▼

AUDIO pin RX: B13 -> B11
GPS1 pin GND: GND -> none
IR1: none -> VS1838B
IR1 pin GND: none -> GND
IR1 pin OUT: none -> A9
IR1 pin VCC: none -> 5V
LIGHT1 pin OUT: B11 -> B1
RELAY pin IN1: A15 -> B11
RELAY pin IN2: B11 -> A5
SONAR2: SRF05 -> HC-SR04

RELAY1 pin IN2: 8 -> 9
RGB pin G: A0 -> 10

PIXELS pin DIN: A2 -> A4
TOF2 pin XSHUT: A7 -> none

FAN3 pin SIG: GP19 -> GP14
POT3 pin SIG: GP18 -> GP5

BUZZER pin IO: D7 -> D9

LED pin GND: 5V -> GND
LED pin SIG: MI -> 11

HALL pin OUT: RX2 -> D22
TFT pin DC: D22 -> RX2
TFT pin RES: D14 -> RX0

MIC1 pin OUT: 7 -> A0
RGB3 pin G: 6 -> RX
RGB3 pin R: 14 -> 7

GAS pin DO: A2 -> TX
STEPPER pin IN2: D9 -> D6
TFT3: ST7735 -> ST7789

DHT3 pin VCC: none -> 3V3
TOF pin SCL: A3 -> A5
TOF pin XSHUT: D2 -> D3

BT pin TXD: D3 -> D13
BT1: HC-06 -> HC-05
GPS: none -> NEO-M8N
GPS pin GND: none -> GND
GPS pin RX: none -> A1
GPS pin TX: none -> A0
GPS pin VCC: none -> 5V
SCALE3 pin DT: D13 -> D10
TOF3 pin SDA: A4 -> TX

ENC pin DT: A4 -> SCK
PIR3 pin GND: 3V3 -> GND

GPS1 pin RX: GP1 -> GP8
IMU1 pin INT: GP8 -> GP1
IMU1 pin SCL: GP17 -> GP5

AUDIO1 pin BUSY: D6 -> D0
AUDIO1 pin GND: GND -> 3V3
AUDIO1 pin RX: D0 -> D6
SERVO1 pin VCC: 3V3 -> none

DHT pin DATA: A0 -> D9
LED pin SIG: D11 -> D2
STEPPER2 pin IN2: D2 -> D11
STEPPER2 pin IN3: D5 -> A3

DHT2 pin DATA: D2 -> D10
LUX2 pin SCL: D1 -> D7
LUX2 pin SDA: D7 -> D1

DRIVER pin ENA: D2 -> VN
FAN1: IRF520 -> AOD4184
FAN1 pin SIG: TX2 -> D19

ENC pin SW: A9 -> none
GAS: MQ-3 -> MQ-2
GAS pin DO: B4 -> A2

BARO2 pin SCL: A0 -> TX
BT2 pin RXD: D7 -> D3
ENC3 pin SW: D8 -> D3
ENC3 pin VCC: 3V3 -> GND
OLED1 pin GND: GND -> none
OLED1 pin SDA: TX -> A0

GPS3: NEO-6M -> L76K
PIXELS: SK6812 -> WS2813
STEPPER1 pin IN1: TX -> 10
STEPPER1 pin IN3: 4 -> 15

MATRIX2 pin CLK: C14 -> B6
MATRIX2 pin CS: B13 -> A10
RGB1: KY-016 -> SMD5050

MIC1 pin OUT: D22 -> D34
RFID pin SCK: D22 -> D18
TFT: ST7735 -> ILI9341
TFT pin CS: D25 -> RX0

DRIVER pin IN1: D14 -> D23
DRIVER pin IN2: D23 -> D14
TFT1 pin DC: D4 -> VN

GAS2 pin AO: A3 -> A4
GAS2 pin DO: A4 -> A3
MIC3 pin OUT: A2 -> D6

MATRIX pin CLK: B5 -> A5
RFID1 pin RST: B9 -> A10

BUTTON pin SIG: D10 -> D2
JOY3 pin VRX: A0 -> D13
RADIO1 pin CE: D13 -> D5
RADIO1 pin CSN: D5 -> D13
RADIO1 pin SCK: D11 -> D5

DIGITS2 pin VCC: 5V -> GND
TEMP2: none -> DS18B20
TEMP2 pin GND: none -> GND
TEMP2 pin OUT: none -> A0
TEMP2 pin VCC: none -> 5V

▲

→ What to do
Reproduce the material precisely, including every line.

→ Answer to the problem
AUDIO pin RX: B13 -> B11
GPS1 pin GND: GND -> none
IR1: none -> VS1838B
IR1 pin GND: none -> GND
IR1 pin OUT: none -> A9
IR1 pin VCC: none -> 5V
LIGHT1 pin OUT: B11 -> B1
RELAY pin IN1: A15 -> B11
RELAY pin IN2: B11 -> A5
SONAR2: SRF05 -> HC-SR04

RELAY1 pin IN2: 8 -> 9
RGB pin G: A0 -> 10

PIXELS pin DIN: A2 -> A4
TOF2 pin XSHUT: A7 -> none

FAN3 pin SIG: GP19 -> GP14
POT3 pin SIG: GP18 -> GP5

BUZZER pin IO: D7 -> D9

LED pin GND: 5V -> GND
LED pin SIG: MI -> 11

HALL pin OUT: RX2 -> D22
TFT pin DC: D22 -> RX2
TFT pin RES: D14 -> RX0

MIC1 pin OUT: 7 -> A0
RGB3 pin G: 6 -> RX
RGB3 pin R: 14 -> 7

GAS pin DO: A2 -> TX
STEPPER pin IN2: D9 -> D6
TFT3: ST7735 -> ST7789

DHT3 pin VCC: none -> 3V3
TOF pin SCL: A3 -> A5
TOF pin XSHUT: D2 -> D3

BT pin TXD: D3 -> D13
BT1: HC-06 -> HC-05
GPS: none -> NEO-M8N
GPS pin GND: none -> GND
GPS pin RX: none -> A1
GPS pin TX: none -> A0
GPS pin VCC: none -> 5V
SCALE3 pin DT: D13 -> D10
TOF3 pin SDA: A4 -> TX

ENC pin DT: A4 -> SCK
PIR3 pin GND: 3V3 -> GND

GPS1 pin RX: GP1 -> GP8
IMU1 pin INT: GP8 -> GP1
IMU1 pin SCL: GP17 -> GP5

AUDIO1 pin BUSY: D6 -> D0
AUDIO1 pin GND: GND -> 3V3
AUDIO1 pin RX: D0 -> D6
SERVO1 pin VCC: 3V3 -> none

DHT pin DATA: A0 -> D9
LED pin SIG: D11 -> D2
STEPPER2 pin IN2: D2 -> D11
STEPPER2 pin IN3: D5 -> A3

DHT2 pin DATA: D2 -> D10
LUX2 pin SCL: D1 -> D7
LUX2 pin SDA: D7 -> D1

DRIVER pin ENA: D2 -> VN
FAN1: IRF520 -> AOD4184
FAN1 pin SIG: TX2 -> D19

ENC pin SW: A9 -> none
GAS: MQ-3 -> MQ-2
GAS pin DO: B4 -> A2

BARO2 pin SCL: A0 -> TX
BT2 pin RXD: D7 -> D3
ENC3 pin SW: D8 -> D3
ENC3 pin VCC: 3V3 -> GND
OLED1 pin GND: GND -> none
OLED1 pin SDA: TX -> A0

GPS3: NEO-6M -> L76K
PIXELS: SK6812 -> WS2813
STEPPER1 pin IN1: TX -> 10
STEPPER1 pin IN3: 4 -> 15

MATRIX2 pin CLK: C14 -> B6
MATRIX2 pin CS: B13 -> A10
RGB1: KY-016 -> SMD5050

MIC1 pin OUT: D22 -> D34
RFID pin SCK: D22 -> D18
TFT: ST7735 -> ILI9341
TFT pin CS: D25 -> RX0

DRIVER pin IN1: D14 -> D23
DRIVER pin IN2: D23 -> D14
TFT1 pin DC: D4 -> VN

GAS2 pin AO: A3 -> A4
GAS2 pin DO: A4 -> A3
MIC3 pin OUT: A2 -> D6

MATRIX pin CLK: B5 -> A5
RFID1 pin RST: B9 -> A10

BUTTON pin SIG: D10 -> D2
JOY3 pin VRX: A0 -> D13
RADIO1 pin CE: D13 -> D5
RADIO1 pin CSN: D5 -> D13
RADIO1 pin SCK: D11 -> D5

DIGITS2 pin VCC: 5V -> GND
TEMP2: none -> DS18B20
TEMP2 pin GND: none -> GND
TEMP2 pin OUT: none -> A0
TEMP2 pin VCC: none -> 5V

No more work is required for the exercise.